> **ASSIGNED TASK**
From the top of the records below, return each line exactly, ending with the line that contains "Koen: [36,575,69,602] ->".

Before and after coordinates

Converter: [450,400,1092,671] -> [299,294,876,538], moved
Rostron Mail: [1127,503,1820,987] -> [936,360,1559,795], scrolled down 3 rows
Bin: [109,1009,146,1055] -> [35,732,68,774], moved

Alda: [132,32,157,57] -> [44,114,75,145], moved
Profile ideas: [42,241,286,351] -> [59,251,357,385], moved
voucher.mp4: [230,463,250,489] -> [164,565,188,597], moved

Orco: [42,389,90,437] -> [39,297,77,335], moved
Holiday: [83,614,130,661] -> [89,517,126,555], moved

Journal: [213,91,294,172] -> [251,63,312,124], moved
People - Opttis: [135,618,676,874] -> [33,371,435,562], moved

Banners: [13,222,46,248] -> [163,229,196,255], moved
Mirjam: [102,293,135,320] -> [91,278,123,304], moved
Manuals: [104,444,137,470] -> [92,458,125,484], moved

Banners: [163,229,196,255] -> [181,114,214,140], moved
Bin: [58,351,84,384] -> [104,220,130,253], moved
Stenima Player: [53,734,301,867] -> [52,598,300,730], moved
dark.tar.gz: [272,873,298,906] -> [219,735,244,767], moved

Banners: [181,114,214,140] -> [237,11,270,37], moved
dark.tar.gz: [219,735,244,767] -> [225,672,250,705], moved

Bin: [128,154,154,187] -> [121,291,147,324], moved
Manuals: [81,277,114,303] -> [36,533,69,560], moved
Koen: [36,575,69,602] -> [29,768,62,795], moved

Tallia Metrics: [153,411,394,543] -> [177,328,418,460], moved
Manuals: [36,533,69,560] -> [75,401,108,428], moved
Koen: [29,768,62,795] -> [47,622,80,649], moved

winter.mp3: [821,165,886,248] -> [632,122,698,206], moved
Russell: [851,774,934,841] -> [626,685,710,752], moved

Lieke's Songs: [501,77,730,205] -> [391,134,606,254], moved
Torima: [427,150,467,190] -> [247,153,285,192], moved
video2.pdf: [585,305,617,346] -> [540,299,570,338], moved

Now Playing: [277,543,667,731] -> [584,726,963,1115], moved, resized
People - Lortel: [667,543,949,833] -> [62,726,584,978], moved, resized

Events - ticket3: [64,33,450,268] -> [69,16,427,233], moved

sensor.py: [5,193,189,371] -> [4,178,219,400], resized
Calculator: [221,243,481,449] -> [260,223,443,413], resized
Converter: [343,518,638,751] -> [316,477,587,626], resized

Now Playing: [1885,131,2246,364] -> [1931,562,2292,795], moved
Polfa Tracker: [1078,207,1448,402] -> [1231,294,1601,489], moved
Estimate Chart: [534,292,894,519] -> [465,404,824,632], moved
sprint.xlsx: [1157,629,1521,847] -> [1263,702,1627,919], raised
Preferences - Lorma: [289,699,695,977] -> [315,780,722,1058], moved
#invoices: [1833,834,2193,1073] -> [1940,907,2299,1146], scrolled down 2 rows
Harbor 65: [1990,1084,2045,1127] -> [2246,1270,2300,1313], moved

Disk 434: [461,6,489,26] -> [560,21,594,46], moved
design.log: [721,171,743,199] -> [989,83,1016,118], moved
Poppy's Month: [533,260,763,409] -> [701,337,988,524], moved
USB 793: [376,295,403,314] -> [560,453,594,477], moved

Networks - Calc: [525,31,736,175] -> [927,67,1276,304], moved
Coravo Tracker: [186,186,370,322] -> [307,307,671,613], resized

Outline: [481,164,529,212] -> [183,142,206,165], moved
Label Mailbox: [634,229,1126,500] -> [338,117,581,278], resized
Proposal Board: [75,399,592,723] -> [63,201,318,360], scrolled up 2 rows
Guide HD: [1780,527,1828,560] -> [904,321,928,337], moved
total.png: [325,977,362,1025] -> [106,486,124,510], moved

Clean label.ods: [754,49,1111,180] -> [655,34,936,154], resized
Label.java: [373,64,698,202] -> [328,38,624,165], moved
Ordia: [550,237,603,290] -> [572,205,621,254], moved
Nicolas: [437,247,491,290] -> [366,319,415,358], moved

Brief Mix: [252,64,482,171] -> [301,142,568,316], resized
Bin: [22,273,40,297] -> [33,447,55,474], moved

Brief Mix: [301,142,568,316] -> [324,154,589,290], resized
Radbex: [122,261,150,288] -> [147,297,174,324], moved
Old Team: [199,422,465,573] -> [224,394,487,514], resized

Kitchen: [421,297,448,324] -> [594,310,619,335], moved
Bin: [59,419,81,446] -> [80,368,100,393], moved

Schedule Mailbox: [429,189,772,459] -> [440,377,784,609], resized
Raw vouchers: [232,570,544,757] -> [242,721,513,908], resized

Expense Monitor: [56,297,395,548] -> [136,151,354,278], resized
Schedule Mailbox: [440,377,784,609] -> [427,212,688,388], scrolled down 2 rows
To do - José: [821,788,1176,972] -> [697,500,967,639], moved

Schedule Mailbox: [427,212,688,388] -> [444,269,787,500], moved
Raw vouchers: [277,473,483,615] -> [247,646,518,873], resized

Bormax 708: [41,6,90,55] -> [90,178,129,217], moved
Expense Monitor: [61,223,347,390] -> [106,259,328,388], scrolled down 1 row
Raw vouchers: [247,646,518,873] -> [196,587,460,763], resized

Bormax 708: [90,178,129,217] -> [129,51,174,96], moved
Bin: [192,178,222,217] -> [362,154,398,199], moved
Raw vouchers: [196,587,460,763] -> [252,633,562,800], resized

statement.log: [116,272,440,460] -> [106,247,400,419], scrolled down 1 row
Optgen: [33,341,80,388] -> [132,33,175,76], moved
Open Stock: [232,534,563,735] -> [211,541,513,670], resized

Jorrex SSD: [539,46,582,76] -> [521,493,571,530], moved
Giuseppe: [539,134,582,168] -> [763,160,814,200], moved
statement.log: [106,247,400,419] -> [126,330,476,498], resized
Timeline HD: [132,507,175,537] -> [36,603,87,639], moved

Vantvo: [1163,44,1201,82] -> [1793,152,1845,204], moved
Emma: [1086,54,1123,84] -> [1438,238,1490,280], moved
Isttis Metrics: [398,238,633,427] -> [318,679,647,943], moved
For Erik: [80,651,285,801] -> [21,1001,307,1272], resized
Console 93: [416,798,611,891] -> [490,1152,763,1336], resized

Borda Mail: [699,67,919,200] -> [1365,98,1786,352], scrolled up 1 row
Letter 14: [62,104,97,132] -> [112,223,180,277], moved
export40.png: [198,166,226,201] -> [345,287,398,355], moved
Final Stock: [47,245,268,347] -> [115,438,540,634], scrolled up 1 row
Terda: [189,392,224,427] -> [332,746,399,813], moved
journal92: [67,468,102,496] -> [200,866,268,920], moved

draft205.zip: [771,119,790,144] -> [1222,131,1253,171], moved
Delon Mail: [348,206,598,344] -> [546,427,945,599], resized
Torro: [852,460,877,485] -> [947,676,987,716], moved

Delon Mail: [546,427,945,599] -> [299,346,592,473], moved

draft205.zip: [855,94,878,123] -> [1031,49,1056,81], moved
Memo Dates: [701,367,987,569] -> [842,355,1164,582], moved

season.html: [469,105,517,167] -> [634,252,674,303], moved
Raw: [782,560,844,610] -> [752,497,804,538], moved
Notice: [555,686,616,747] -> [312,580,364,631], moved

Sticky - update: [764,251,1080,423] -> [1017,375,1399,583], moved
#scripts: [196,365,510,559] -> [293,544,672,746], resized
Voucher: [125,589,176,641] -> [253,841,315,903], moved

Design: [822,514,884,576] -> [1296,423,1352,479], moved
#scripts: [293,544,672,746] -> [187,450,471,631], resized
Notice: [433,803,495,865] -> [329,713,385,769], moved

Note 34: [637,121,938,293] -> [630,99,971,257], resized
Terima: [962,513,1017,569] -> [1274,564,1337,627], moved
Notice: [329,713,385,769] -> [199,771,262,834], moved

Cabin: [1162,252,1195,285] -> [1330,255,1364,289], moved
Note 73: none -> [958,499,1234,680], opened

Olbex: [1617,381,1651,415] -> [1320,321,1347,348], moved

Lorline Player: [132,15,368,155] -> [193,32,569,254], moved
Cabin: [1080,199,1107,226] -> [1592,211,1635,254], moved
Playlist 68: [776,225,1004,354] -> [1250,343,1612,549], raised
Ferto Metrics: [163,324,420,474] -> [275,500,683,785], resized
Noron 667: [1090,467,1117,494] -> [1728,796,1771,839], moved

> **REPLY TO THE EXERCISE**
Converter: [450,400,1092,671] -> [299,294,876,538], moved
Rostron Mail: [1127,503,1820,987] -> [936,360,1559,795], scrolled down 3 rows
Bin: [109,1009,146,1055] -> [35,732,68,774], moved

Alda: [132,32,157,57] -> [44,114,75,145], moved
Profile ideas: [42,241,286,351] -> [59,251,357,385], moved
voucher.mp4: [230,463,250,489] -> [164,565,188,597], moved

Orco: [42,389,90,437] -> [39,297,77,335], moved
Holiday: [83,614,130,661] -> [89,517,126,555], moved

Journal: [213,91,294,172] -> [251,63,312,124], moved
People - Opttis: [135,618,676,874] -> [33,371,435,562], moved

Banners: [13,222,46,248] -> [163,229,196,255], moved
Mirjam: [102,293,135,320] -> [91,278,123,304], moved
Manuals: [104,444,137,470] -> [92,458,125,484], moved

Banners: [163,229,196,255] -> [181,114,214,140], moved
Bin: [58,351,84,384] -> [104,220,130,253], moved
Stenima Player: [53,734,301,867] -> [52,598,300,730], moved
dark.tar.gz: [272,873,298,906] -> [219,735,244,767], moved

Banners: [181,114,214,140] -> [237,11,270,37], moved
dark.tar.gz: [219,735,244,767] -> [225,672,250,705], moved

Bin: [128,154,154,187] -> [121,291,147,324], moved
Manuals: [81,277,114,303] -> [36,533,69,560], moved
Koen: [36,575,69,602] -> [29,768,62,795], moved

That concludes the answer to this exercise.